= Work request =
A verbatim repeat of the lines below is required, with the pictures removed.
[Start of section]
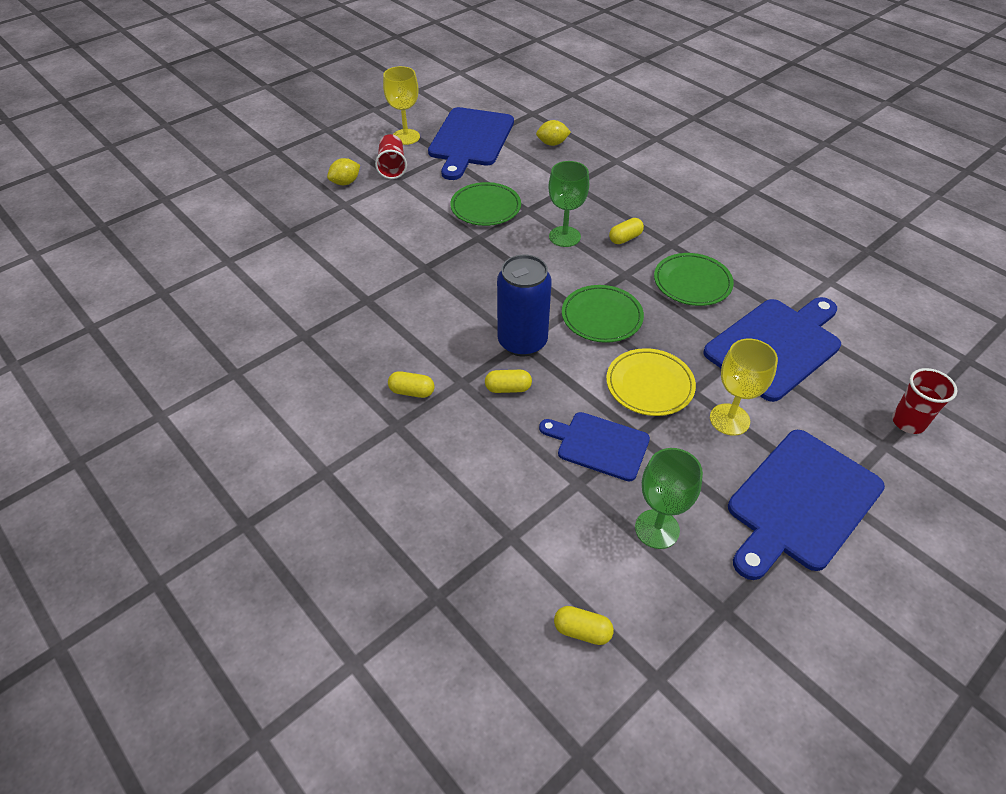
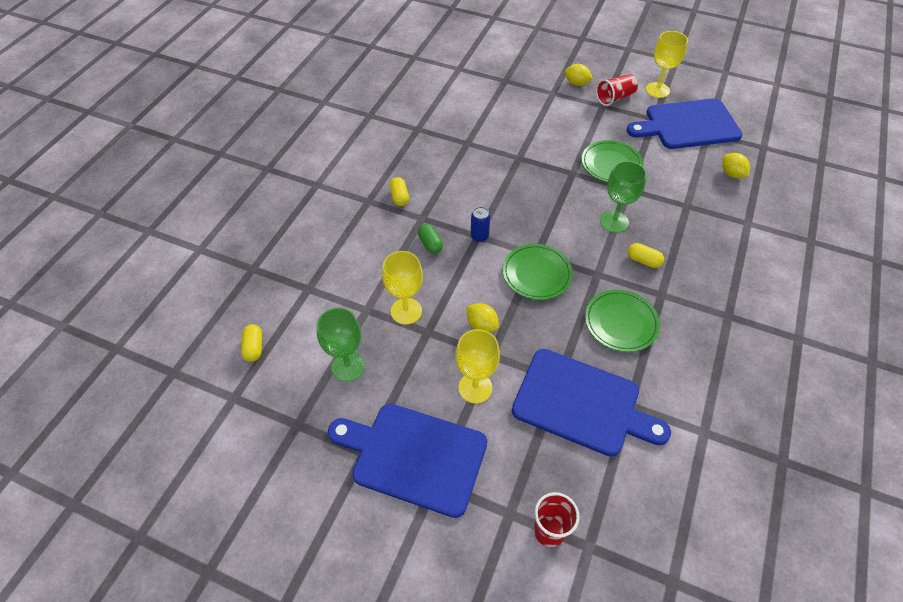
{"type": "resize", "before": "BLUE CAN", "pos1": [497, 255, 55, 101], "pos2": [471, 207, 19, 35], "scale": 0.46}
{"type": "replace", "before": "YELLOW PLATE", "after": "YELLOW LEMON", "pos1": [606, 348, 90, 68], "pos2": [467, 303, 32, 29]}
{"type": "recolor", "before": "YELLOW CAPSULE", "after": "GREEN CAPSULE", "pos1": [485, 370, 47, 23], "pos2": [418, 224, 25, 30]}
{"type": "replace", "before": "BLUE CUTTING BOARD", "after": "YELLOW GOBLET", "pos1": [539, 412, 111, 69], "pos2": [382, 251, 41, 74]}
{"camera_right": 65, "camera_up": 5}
[End of section]
= Answer =
{"type": "resize", "before": "BLUE CAN", "pos1": [497, 255, 55, 101], "pos2": [471, 207, 19, 35], "scale": 0.46}
{"type": "replace", "before": "YELLOW PLATE", "after": "YELLOW LEMON", "pos1": [606, 348, 90, 68], "pos2": [467, 303, 32, 29]}
{"type": "recolor", "before": "YELLOW CAPSULE", "after": "GREEN CAPSULE", "pos1": [485, 370, 47, 23], "pos2": [418, 224, 25, 30]}
{"type": "replace", "before": "BLUE CUTTING BOARD", "after": "YELLOW GOBLET", "pos1": [539, 412, 111, 69], "pos2": [382, 251, 41, 74]}
{"camera_right": 65, "camera_up": 5}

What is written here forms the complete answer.